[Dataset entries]

'''

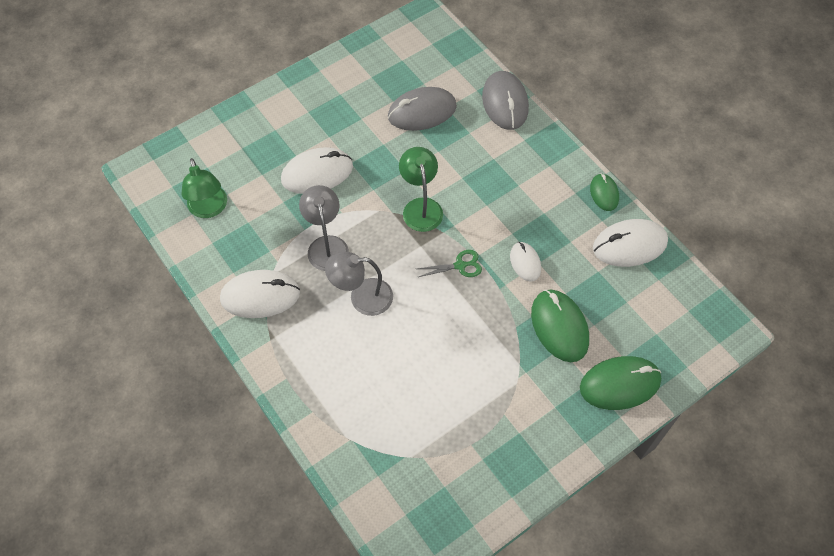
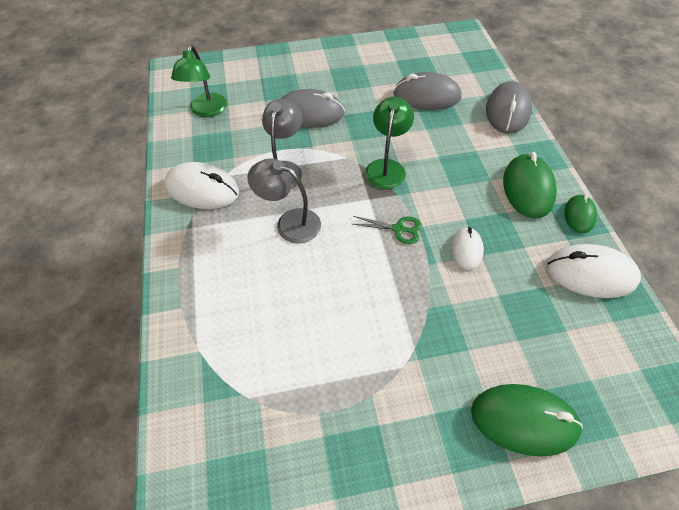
camera: 25 degrees right, 5 degrees down
(317, 173) = (310, 113): white mouse -> grey mouse
(559, 327) = (477, 326): green mouse -> green mouse (528, 188)

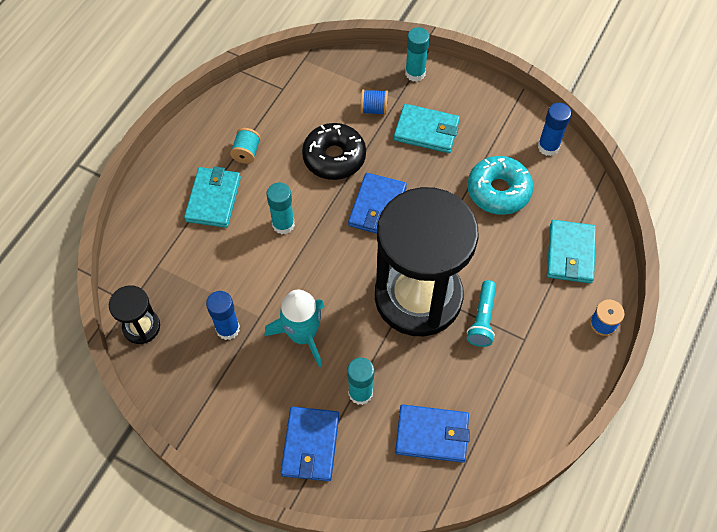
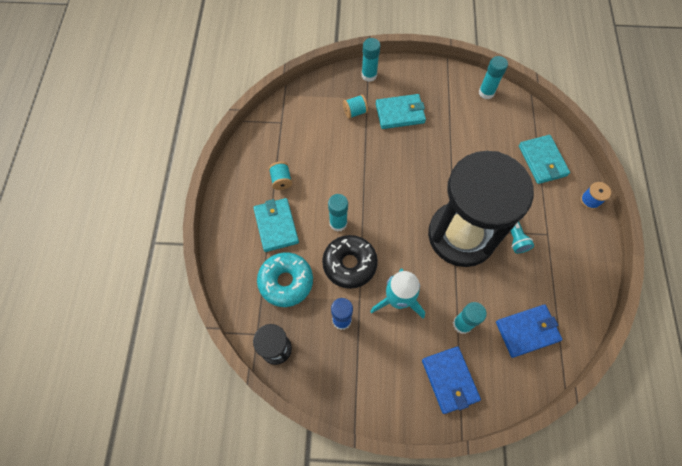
camera: 25 degrees left, 5 degrees up
(334, 157) = (346, 158): black donut -> black donut (349, 264)
(374, 109) = (355, 112): blue spool -> turquoise spool
(377, 207) = (397, 182): blue wallet -> none
(498, 191) = (471, 136): turquoise donut -> turquoise donut (286, 282)
(548, 147) = (486, 92): blue glue stick -> turquoise glue stick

'''

Return every line above in which the string "blue" occurs.

(374, 109) = (355, 112): blue spool -> turquoise spool
(377, 207) = (397, 182): blue wallet -> none
(548, 147) = (486, 92): blue glue stick -> turquoise glue stick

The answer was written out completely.